== Extracted data
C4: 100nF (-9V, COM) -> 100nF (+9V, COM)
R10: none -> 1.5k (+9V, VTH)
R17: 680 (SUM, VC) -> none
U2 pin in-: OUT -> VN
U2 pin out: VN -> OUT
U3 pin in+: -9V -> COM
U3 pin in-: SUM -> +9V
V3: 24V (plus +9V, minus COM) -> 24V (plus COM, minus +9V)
====
== Extracted data
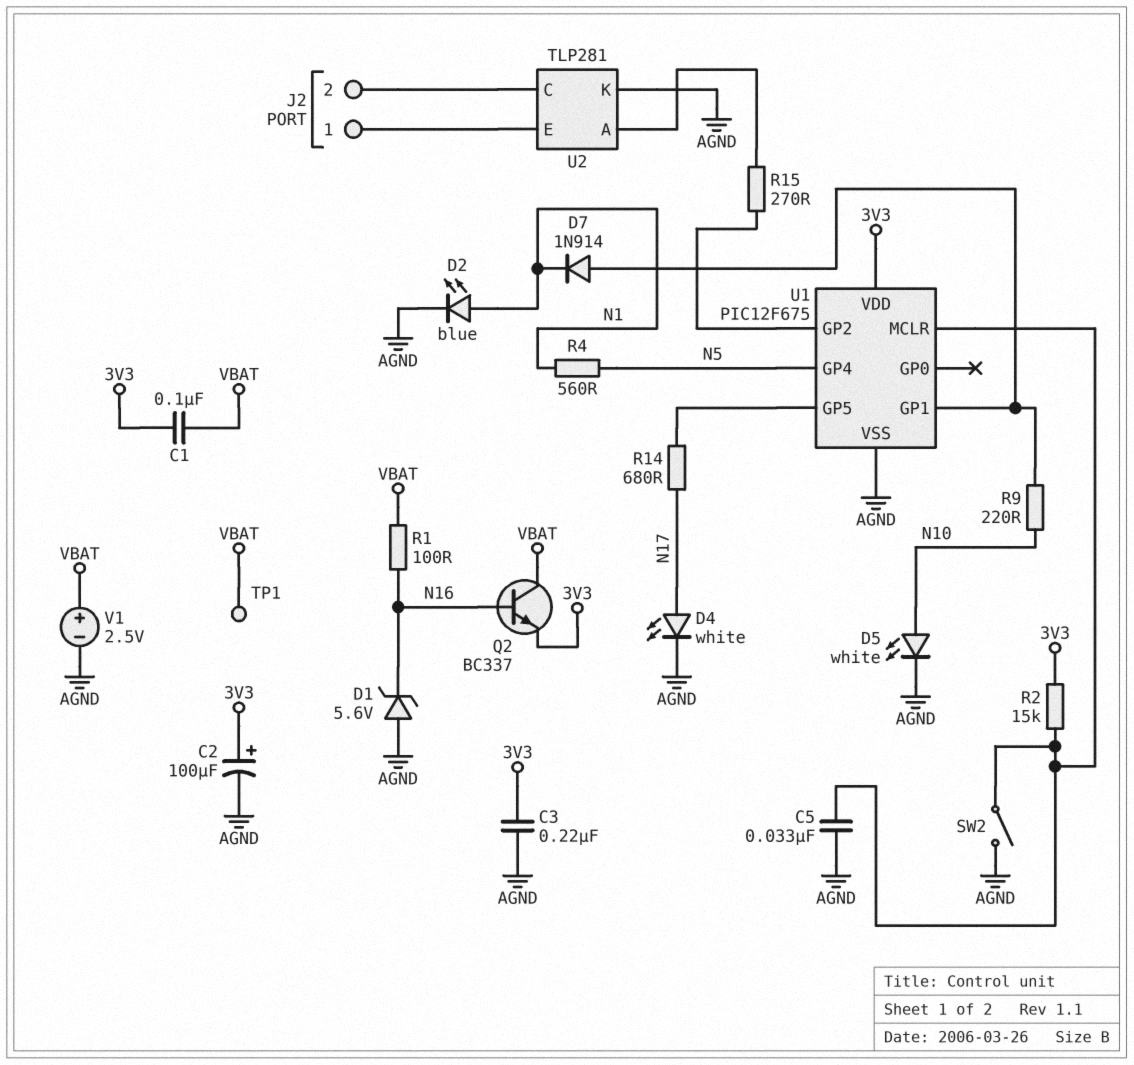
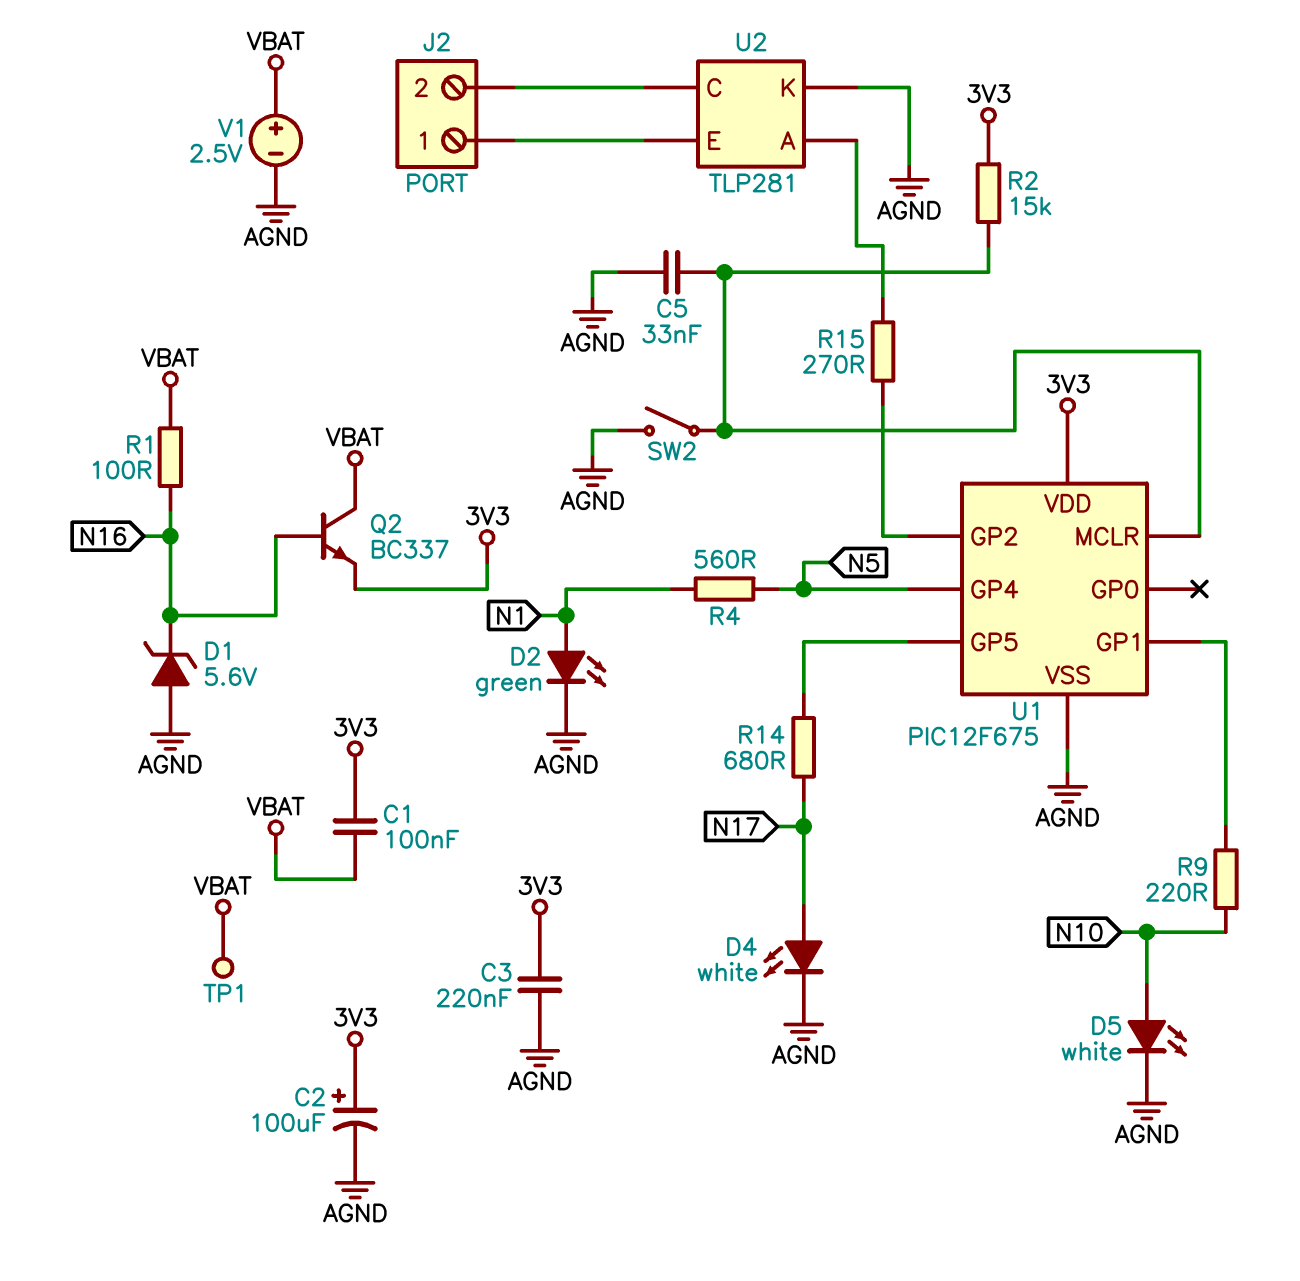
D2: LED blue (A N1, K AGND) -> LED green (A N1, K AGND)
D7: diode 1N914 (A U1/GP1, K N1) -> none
====
== Extracted data
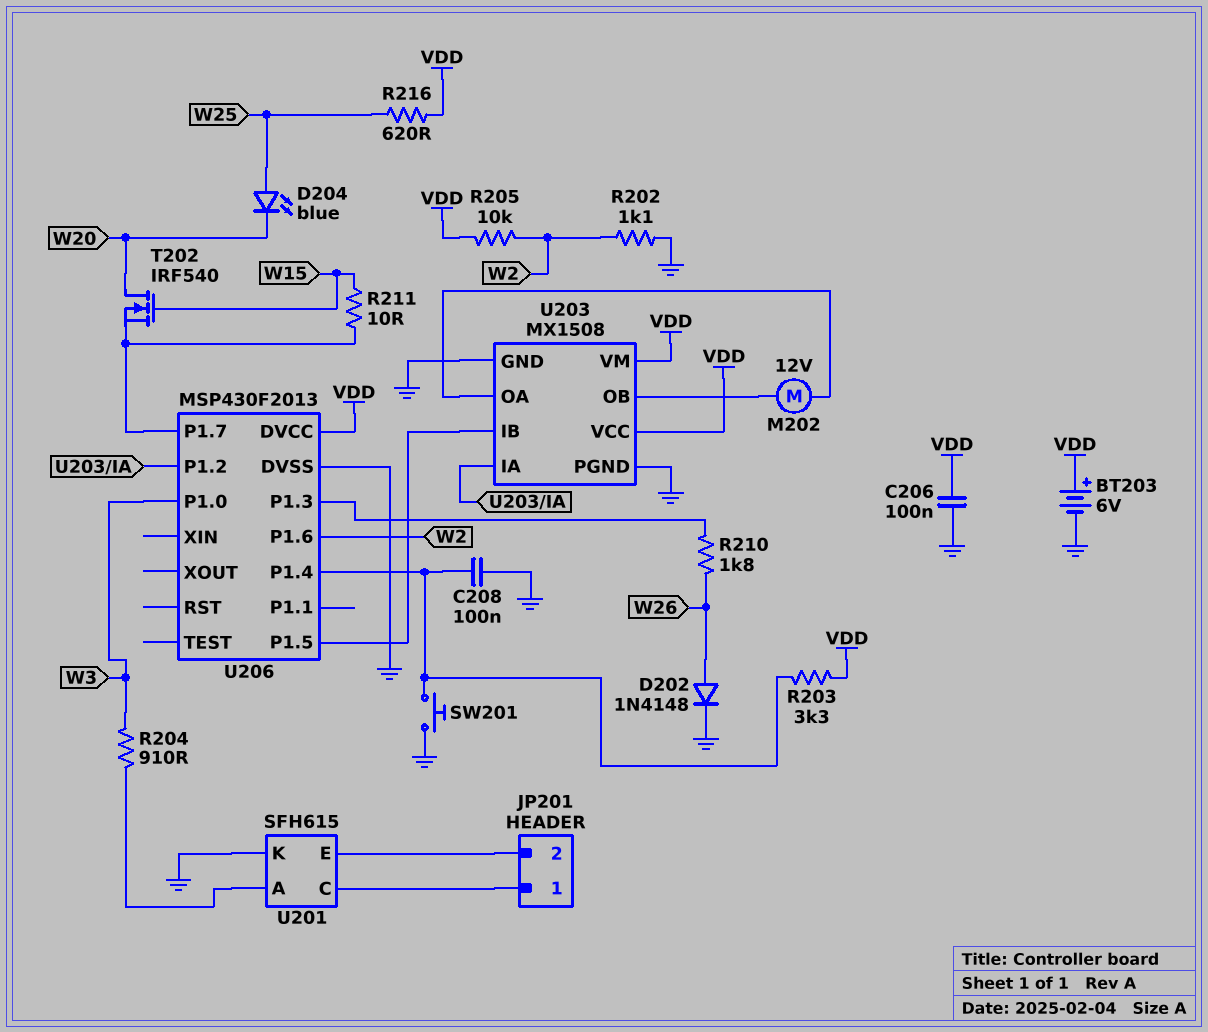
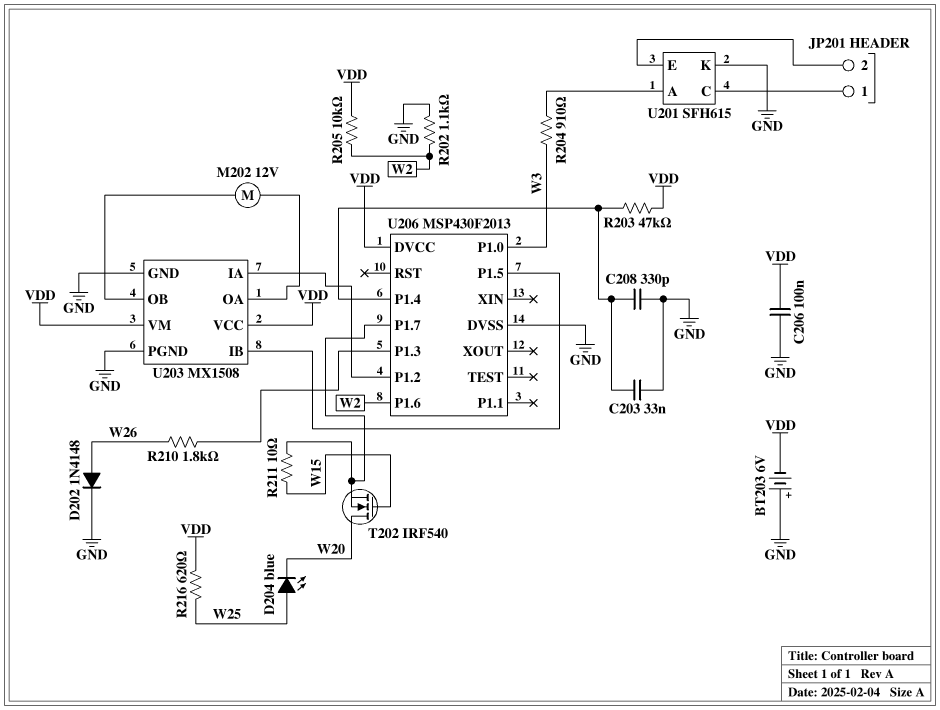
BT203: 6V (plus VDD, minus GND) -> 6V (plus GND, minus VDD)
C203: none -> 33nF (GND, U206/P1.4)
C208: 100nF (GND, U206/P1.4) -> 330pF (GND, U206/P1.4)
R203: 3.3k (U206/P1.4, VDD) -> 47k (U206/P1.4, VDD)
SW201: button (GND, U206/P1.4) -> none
====
[What is needed] Restate word for word only the lines above from the line containing "C4: 100nF (-9V, COM) -> 100nF (+9V, COM)" to the line containing "V3: 24V (plus", both of them included.

[Written reply]
C4: 100nF (-9V, COM) -> 100nF (+9V, COM)
R10: none -> 1.5k (+9V, VTH)
R17: 680 (SUM, VC) -> none
U2 pin in-: OUT -> VN
U2 pin out: VN -> OUT
U3 pin in+: -9V -> COM
U3 pin in-: SUM -> +9V
V3: 24V (plus +9V, minus COM) -> 24V (plus COM, minus +9V)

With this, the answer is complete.